:: Task item ::
Starting at the first line of the listing below, retype each line up to and including the one that contains "(147, 461) = (386, 148): red". Leave pictures out.

:: Data for review ::
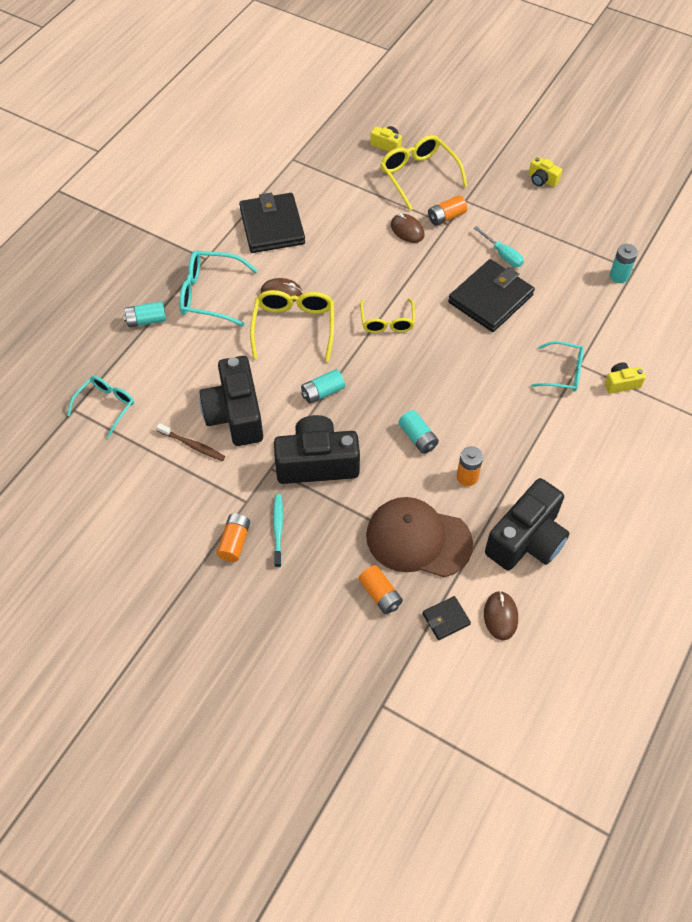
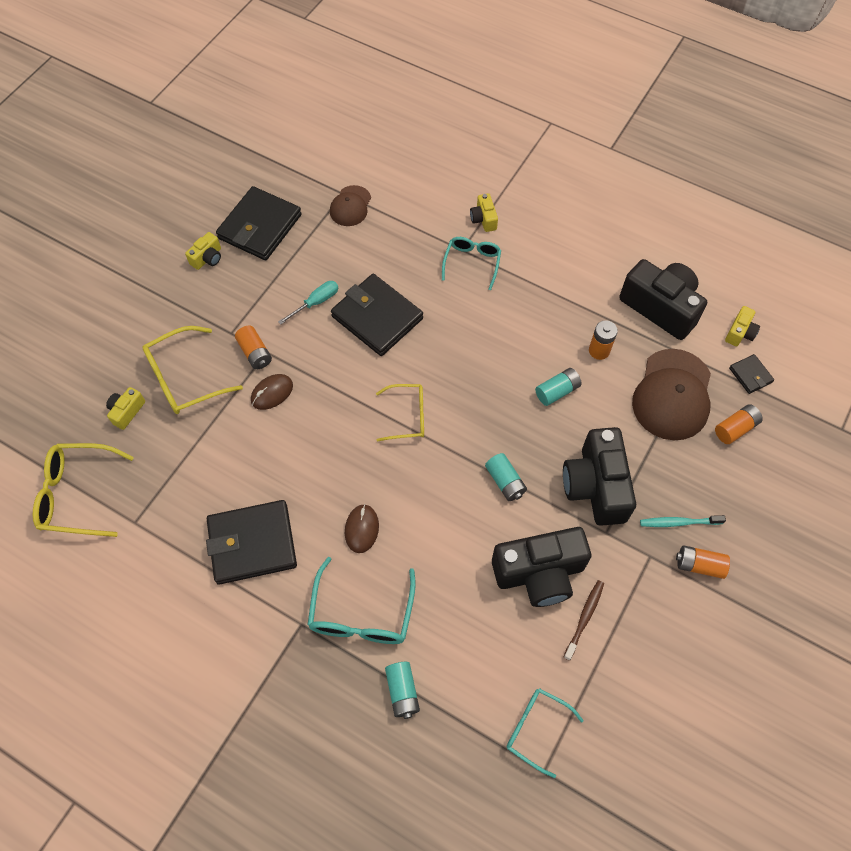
camera: 90 degrees left, 5 degrees up
(294, 327) = (413, 513): yellow glasses -> yellow glasses (77, 494)
(500, 616) = (740, 333): brown mouse -> yellow camera
(582, 212) = (260, 227): none -> black wallet
(619, 276) = (350, 206): turquoise battery -> brown cap

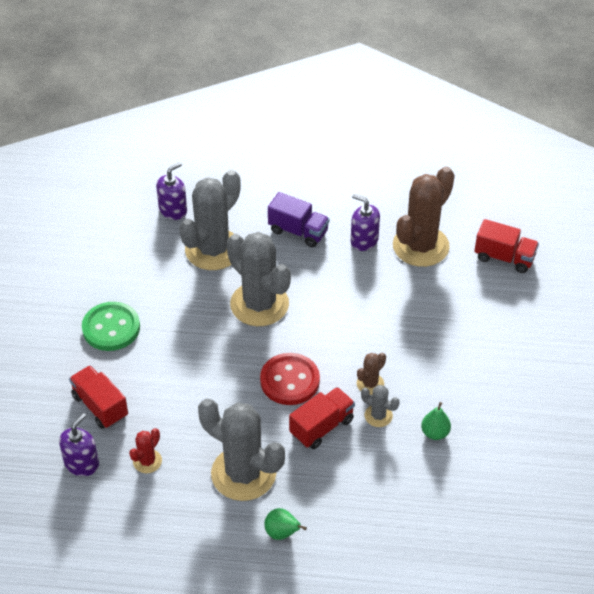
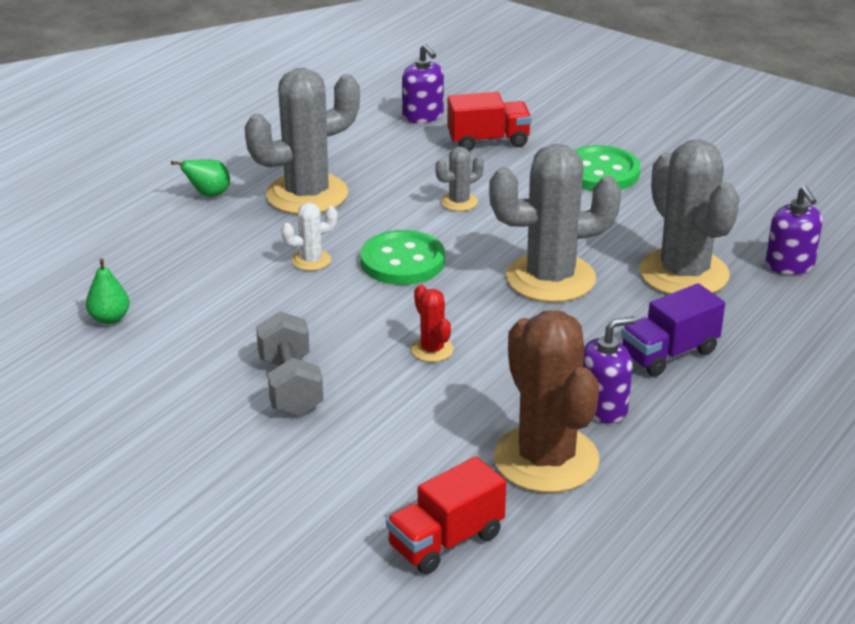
camera: 120 degrees right, 15 degrees down
(147, 461) = (386, 148): red cactus -> red cactus (432, 349)
(290, 380) = (402, 261): red button -> green button
(321, 427) = (311, 260): red truck -> white cactus
(370, 384) = (335, 316): brown cactus -> none
(378, 416) = (282, 304): grey cactus -> grey cactus (459, 202)
(435, 433) = (209, 336): green pear -> green pear (109, 318)
(447, 370) = (290, 386): none -> grey dumbbell

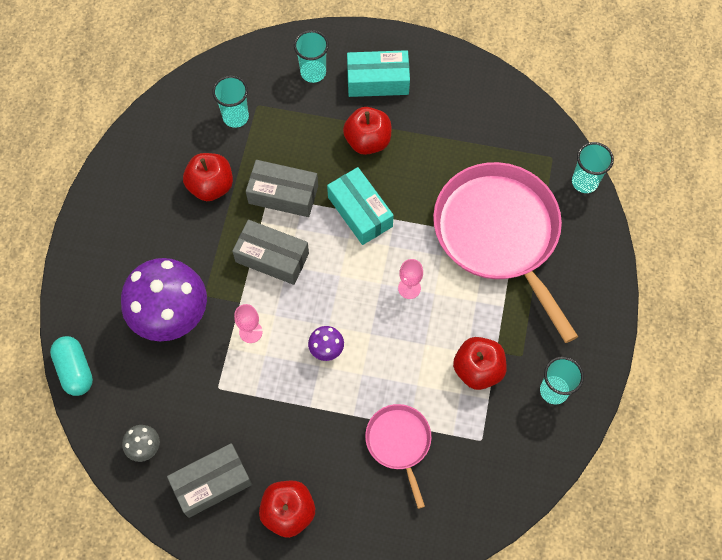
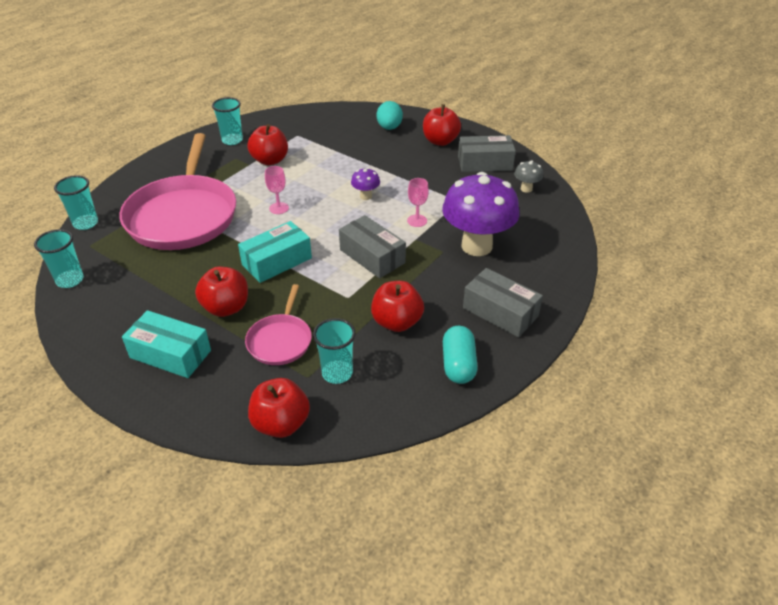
camera: 155 degrees left, 25 degrees down
(75, 370) = (570, 240): turquoise capsule -> turquoise capsule (458, 365)
(253, 61) = (281, 423): none -> red apple
(283, 194) = (333, 294): grey box -> grey box (500, 312)
(313, 72) = (227, 386): turquoise cup -> turquoise cup (70, 280)
(360, 212) = (277, 261): turquoise box -> turquoise box turned 60 degrees clockwise
(371, 516) = (389, 128): none -> turquoise egg
(399, 443) = (349, 147): pink pan -> pink pan (280, 340)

:: Result ::
camera: 90 degrees left, 5 degrees up
(294, 327) = (413, 513): yellow glasses -> yellow glasses (77, 494)
(500, 616) = (740, 333): brown mouse -> yellow camera
(582, 212) = (260, 227): none -> black wallet
(619, 276) = (350, 206): turquoise battery -> brown cap

camera: 120 degrees right, 15 degrees down
(147, 461) = (386, 148): red cactus -> red cactus (432, 349)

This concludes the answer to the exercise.